Update the lines from the line with "scheduled [1084, 741]" to the line with "clapped is located at coordinates (667, 799)." by replacing "Provide" with "Give", leaving everything else unchanged.

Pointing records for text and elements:
::::::::::
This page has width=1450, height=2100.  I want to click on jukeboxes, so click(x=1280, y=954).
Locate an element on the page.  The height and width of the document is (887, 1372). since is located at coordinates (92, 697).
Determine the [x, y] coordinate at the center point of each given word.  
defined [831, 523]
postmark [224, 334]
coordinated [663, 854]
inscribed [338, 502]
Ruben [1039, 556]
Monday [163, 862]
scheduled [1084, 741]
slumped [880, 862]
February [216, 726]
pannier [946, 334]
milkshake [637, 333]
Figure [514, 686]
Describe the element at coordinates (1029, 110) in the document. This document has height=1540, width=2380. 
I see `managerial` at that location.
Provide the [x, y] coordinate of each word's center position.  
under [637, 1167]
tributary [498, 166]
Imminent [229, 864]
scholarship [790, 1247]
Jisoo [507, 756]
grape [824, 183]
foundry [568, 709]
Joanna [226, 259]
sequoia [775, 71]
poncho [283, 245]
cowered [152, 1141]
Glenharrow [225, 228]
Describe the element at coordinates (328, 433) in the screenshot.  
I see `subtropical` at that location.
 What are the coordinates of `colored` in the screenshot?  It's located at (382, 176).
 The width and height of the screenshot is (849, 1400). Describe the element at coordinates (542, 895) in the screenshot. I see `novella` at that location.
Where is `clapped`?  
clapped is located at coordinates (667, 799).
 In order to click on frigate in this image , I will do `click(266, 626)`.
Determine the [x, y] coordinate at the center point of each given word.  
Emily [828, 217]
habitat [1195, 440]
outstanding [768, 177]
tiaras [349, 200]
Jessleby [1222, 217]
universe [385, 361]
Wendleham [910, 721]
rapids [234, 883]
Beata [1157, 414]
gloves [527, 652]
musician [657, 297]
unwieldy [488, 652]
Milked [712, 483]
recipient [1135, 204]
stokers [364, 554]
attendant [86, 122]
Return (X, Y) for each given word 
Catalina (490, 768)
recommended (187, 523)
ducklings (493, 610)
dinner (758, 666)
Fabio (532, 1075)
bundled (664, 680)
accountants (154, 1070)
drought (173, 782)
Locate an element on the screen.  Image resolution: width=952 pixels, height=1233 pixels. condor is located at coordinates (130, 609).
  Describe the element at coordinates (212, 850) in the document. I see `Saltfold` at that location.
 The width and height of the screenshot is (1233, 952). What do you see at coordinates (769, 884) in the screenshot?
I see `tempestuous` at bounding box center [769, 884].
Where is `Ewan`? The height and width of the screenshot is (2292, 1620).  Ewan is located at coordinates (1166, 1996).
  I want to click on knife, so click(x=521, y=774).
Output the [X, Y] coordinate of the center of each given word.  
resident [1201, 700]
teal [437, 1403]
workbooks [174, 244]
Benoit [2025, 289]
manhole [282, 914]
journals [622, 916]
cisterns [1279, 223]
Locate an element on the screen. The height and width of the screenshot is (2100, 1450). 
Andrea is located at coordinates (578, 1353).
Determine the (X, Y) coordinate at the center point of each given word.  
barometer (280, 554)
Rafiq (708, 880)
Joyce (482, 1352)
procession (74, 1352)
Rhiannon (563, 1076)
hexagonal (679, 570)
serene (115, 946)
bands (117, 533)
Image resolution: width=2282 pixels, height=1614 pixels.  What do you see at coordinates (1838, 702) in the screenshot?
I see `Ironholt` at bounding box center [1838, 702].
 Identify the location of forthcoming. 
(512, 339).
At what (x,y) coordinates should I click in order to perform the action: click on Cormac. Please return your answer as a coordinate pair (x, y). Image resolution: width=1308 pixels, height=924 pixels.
::::::::::
Result of the task:
scheduled [1084, 741]
slumped [880, 862]
February [216, 726]
pannier [946, 334]
milkshake [637, 333]
Figure [514, 686]
Describe the element at coordinates (1029, 110) in the document. This document has height=1540, width=2380. 
I see `managerial` at that location.
Give the [x, y] coordinate of each word's center position.  
under [637, 1167]
tributary [498, 166]
Imminent [229, 864]
scholarship [790, 1247]
Jisoo [507, 756]
grape [824, 183]
foundry [568, 709]
Joanna [226, 259]
sequoia [775, 71]
poncho [283, 245]
cowered [152, 1141]
Glenharrow [225, 228]
Describe the element at coordinates (328, 433) in the screenshot.  
I see `subtropical` at that location.
 What are the coordinates of `colored` in the screenshot?  It's located at (382, 176).
 The width and height of the screenshot is (849, 1400). Describe the element at coordinates (542, 895) in the screenshot. I see `novella` at that location.
Where is `clapped`?  
clapped is located at coordinates (667, 799).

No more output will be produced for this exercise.